Work task → After locating the line that contains "gone: jet-black_photo_camera <395" in the records below, write out exactly that line and each line after it through the one that contains "repainted: bright_yellow_screwdriver <331", and nothing else.

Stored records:

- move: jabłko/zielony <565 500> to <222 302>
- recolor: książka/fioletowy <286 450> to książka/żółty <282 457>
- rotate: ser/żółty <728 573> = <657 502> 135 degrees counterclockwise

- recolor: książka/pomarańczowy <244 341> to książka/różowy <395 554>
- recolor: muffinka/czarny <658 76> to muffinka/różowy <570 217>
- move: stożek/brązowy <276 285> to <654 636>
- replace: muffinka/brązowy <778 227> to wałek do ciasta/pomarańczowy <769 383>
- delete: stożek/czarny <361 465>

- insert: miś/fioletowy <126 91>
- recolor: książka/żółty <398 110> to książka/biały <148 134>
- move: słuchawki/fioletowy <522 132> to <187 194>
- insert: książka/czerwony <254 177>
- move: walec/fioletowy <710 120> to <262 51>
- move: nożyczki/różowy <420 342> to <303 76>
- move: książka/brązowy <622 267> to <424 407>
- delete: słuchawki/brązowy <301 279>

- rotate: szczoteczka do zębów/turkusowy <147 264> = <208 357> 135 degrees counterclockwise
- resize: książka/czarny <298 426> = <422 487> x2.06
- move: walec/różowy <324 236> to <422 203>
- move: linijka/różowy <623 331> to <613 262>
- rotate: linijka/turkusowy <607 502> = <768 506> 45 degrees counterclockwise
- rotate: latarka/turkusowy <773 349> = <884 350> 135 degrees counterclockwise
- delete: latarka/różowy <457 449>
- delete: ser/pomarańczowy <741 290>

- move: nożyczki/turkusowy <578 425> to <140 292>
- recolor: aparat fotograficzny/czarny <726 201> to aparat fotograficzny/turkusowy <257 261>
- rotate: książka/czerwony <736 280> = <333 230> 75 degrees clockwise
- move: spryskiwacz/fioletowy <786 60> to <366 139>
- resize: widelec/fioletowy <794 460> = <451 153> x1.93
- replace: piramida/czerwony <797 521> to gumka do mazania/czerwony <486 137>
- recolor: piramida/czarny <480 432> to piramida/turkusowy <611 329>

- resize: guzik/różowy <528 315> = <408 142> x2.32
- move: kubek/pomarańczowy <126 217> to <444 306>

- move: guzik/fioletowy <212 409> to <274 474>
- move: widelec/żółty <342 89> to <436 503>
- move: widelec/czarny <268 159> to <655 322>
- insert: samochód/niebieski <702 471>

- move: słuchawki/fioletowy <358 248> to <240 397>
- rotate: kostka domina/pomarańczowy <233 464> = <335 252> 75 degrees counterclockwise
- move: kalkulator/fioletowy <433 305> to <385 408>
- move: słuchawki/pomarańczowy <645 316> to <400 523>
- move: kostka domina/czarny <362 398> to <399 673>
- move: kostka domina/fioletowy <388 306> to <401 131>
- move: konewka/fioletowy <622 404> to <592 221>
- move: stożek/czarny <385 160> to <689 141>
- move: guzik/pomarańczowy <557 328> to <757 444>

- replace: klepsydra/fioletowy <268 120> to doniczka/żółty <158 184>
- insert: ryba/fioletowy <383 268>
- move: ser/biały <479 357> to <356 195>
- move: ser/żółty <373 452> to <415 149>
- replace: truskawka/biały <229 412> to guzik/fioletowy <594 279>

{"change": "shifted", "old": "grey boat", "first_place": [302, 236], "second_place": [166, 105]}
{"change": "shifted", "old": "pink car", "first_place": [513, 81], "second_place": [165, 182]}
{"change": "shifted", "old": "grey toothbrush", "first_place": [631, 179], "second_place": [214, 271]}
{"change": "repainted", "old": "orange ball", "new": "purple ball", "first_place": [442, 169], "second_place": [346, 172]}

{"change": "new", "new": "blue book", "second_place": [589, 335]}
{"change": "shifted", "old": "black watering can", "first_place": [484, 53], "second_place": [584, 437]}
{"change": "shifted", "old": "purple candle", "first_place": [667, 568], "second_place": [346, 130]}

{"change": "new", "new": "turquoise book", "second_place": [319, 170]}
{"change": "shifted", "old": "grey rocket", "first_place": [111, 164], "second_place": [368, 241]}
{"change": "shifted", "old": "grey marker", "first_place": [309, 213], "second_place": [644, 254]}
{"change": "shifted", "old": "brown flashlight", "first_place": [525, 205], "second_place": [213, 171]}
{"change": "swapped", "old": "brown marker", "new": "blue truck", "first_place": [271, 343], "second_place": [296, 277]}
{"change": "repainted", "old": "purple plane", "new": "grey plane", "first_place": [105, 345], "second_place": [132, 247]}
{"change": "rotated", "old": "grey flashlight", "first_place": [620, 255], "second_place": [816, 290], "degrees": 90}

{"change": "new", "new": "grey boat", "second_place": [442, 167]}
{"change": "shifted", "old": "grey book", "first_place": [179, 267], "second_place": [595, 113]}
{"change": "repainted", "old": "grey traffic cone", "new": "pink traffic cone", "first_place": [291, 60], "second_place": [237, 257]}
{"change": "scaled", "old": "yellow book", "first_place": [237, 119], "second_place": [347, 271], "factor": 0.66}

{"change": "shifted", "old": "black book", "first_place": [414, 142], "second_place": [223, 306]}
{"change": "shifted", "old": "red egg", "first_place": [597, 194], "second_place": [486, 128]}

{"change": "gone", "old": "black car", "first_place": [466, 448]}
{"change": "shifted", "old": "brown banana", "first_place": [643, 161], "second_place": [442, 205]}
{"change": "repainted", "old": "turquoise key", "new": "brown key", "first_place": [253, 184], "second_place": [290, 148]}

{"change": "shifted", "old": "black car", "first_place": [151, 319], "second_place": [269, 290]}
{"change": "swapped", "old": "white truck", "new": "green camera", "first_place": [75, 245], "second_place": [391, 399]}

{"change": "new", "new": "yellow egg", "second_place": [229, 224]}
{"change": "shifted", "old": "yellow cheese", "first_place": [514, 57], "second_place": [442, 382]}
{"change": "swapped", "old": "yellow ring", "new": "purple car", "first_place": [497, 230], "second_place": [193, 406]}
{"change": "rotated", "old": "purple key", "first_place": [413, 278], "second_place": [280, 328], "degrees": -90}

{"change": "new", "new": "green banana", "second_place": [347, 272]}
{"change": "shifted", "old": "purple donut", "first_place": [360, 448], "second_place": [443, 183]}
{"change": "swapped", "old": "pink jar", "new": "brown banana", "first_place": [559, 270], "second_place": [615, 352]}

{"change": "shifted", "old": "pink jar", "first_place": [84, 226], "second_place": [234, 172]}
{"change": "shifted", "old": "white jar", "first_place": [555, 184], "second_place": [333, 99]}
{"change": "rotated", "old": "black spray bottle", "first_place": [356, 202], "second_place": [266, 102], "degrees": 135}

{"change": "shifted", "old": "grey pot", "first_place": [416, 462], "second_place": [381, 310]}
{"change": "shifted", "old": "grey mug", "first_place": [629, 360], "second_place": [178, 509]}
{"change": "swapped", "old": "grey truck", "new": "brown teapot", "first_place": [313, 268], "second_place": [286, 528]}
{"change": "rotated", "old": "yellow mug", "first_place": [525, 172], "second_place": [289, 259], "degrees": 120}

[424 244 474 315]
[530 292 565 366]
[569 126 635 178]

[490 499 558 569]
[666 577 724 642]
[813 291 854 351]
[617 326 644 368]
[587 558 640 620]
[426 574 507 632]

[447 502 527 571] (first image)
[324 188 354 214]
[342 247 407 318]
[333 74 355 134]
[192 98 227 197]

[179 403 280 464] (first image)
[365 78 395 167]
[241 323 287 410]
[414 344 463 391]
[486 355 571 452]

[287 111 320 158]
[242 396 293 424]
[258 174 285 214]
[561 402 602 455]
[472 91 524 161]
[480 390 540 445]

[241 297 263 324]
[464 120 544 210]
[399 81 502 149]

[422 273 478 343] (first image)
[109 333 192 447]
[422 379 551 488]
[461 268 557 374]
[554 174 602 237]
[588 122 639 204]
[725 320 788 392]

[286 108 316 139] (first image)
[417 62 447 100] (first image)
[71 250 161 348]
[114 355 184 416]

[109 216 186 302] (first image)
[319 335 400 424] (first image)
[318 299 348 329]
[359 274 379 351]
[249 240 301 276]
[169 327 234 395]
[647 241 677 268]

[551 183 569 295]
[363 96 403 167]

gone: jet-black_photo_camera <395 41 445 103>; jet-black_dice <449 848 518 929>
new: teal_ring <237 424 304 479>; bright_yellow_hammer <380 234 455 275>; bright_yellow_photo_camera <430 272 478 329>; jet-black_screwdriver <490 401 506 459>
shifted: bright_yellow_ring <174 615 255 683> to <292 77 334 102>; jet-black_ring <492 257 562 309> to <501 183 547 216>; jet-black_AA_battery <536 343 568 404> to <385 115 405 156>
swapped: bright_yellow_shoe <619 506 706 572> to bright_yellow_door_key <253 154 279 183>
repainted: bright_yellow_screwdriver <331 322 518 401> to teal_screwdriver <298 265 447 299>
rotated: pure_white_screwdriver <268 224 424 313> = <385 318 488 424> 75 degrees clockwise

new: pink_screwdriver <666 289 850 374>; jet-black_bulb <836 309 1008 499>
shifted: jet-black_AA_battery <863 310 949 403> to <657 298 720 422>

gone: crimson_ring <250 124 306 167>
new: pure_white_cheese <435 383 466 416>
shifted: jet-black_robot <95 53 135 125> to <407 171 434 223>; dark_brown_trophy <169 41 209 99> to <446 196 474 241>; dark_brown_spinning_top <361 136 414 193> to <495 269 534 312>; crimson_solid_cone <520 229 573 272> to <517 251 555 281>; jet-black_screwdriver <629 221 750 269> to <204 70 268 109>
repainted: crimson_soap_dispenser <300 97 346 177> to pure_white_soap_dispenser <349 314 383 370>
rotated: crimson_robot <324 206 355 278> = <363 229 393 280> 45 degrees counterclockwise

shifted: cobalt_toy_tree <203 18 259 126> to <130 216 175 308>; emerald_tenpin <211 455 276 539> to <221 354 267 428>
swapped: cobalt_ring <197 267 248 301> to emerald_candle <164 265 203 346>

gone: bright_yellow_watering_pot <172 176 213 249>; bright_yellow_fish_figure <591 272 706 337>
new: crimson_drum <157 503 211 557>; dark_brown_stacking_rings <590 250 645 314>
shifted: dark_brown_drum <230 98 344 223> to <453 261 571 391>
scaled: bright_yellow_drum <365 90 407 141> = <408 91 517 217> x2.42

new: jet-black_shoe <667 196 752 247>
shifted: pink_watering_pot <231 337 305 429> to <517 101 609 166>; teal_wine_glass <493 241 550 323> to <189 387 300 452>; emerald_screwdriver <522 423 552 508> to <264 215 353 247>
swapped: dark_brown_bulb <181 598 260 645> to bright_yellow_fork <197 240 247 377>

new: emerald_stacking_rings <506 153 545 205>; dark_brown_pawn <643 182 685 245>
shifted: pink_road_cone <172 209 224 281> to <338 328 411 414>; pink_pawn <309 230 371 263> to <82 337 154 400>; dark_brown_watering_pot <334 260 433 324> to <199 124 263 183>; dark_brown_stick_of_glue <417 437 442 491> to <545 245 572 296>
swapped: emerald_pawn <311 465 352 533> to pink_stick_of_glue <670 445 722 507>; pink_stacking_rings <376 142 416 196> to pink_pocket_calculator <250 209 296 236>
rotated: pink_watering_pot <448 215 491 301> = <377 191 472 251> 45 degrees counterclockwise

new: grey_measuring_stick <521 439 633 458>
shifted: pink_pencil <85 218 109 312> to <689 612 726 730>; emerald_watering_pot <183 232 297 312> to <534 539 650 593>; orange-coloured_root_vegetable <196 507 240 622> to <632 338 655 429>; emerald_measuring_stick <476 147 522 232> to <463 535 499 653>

Answer for the task →
gone: jet-black_photo_camera <395 41 445 103>; jet-black_dice <449 848 518 929>
new: teal_ring <237 424 304 479>; bright_yellow_hammer <380 234 455 275>; bright_yellow_photo_camera <430 272 478 329>; jet-black_screwdriver <490 401 506 459>
shifted: bright_yellow_ring <174 615 255 683> to <292 77 334 102>; jet-black_ring <492 257 562 309> to <501 183 547 216>; jet-black_AA_battery <536 343 568 404> to <385 115 405 156>
swapped: bright_yellow_shoe <619 506 706 572> to bright_yellow_door_key <253 154 279 183>
repainted: bright_yellow_screwdriver <331 322 518 401> to teal_screwdriver <298 265 447 299>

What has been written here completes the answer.